(Detected change data)

####

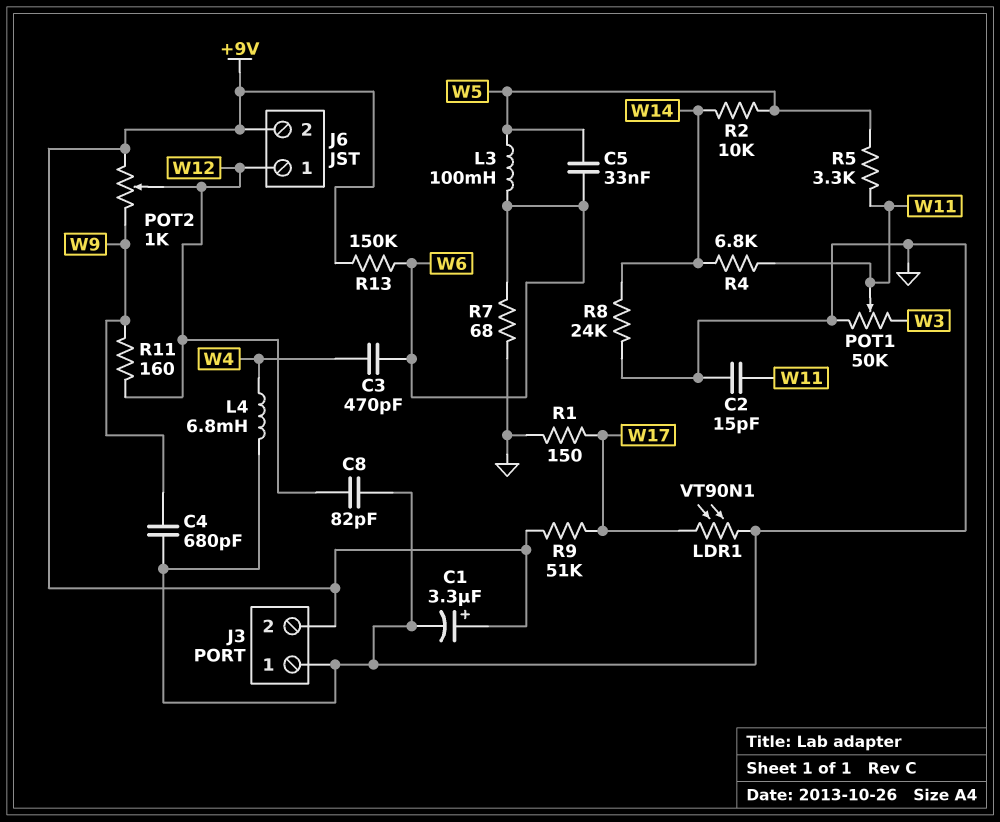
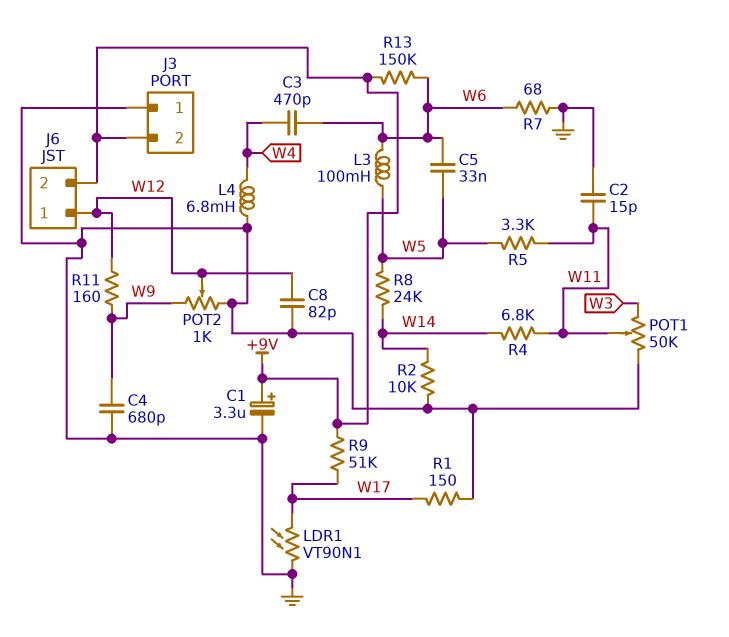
POT2: 1k (+9V, W9, wiper W12) -> 1k (GND, W9, wiper W12)
R2: 10k (W5, W14) -> 10k (GND, W14)
R8: 24k (GND, W14) -> 24k (W5, W14)

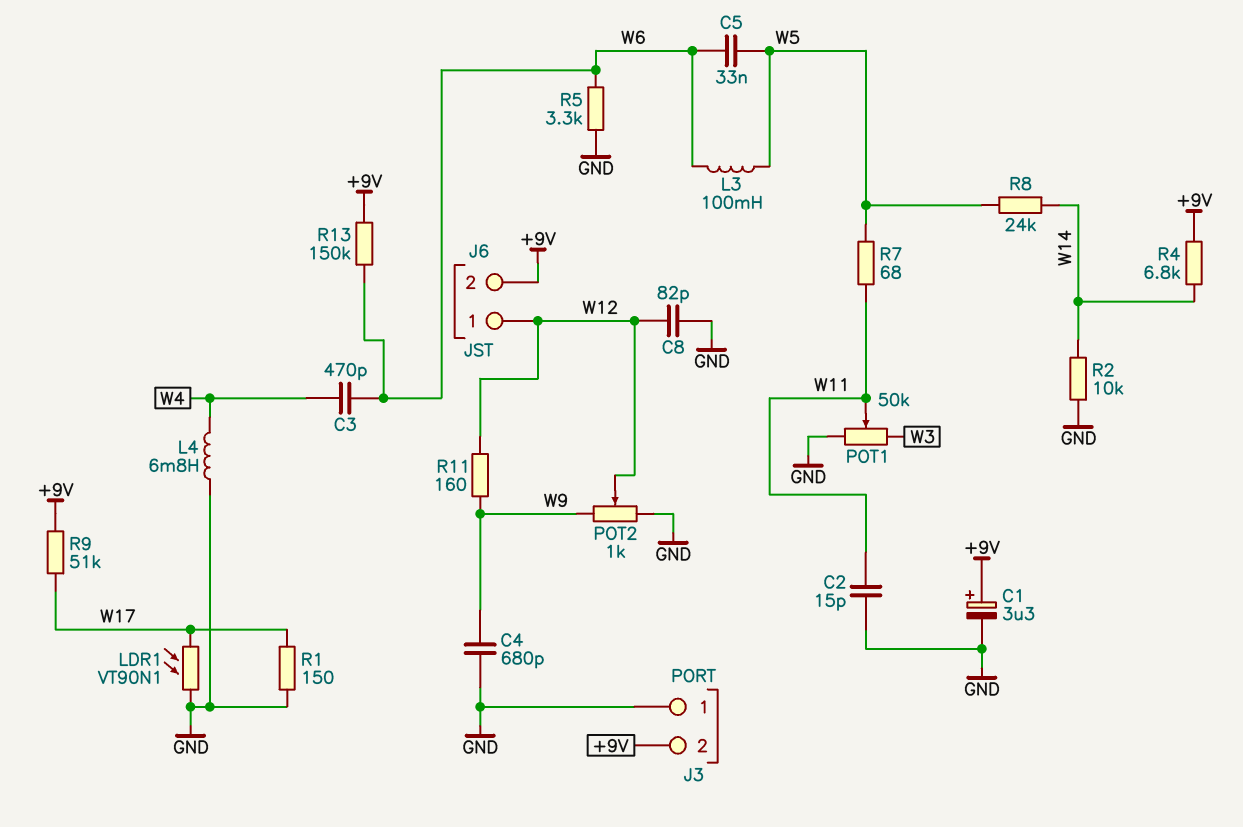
R4: 6.8k (W11, W14) -> 6.8k (+9V, W14)
R5: 3.3k (W5, W11) -> 3.3k (GND, W6)
R7: 68 (GND, W6) -> 68 (W5, W11)

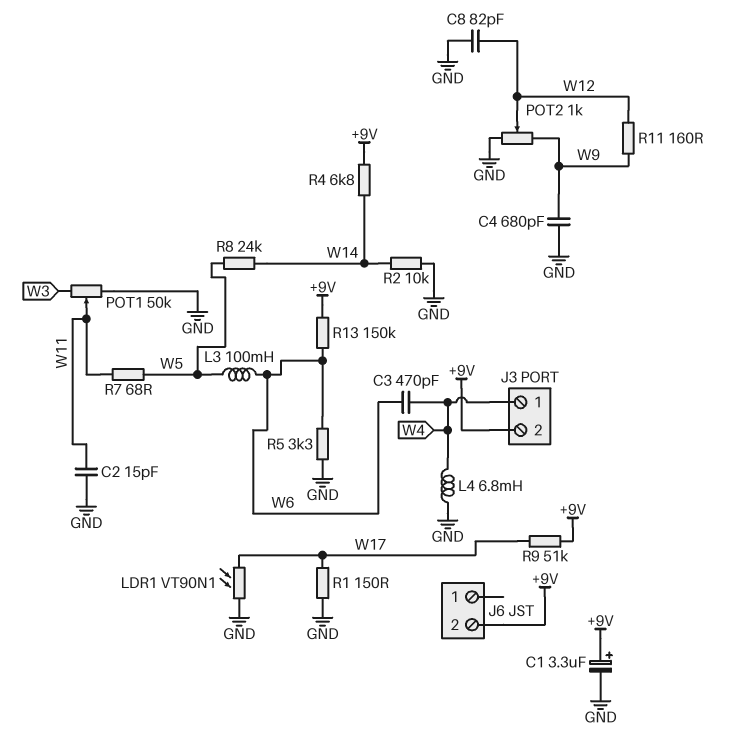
C5: 33nF (W5, W6) -> none
J3 pin 1: GND -> W4
J6 pin 1: W12 -> none

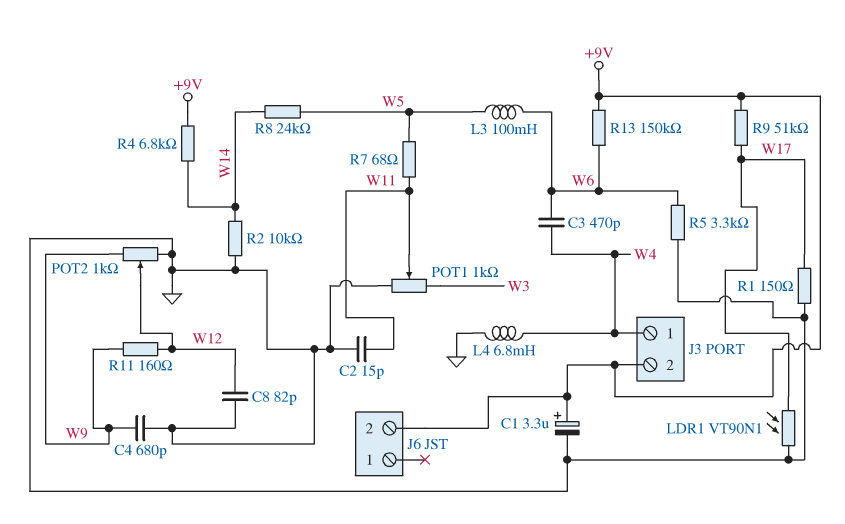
POT1: 50k (GND, W3, wiper W11) -> 1k (GND, W3, wiper W11)

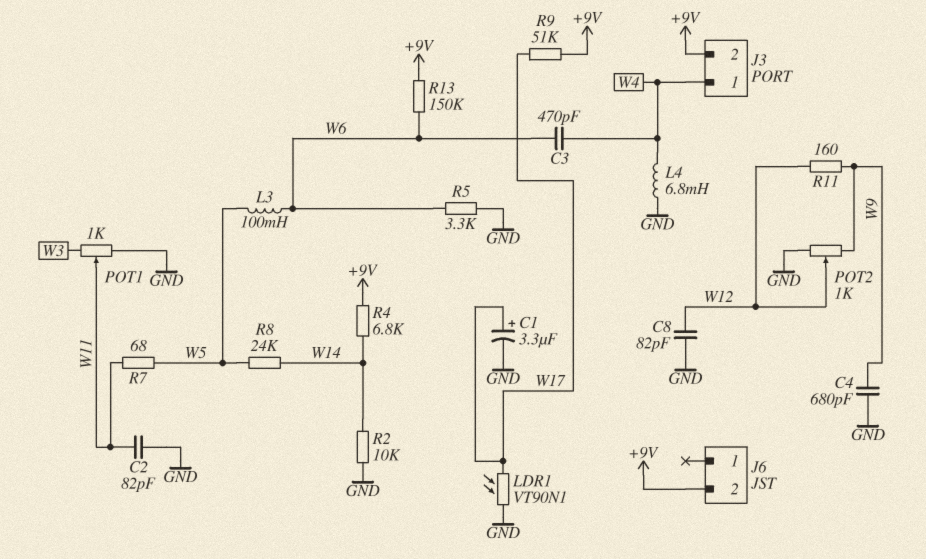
C1: 3.3uF (plus +9V, minus GND) -> 3.3uF (plus W17, minus GND)
C2: 15pF (GND, W11) -> 82pF (GND, W11)
R1: 150 (GND, W17) -> none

####

**Problem description:** Return solely the number of lines in the data that include the word "wiper".

**Answer area:** 2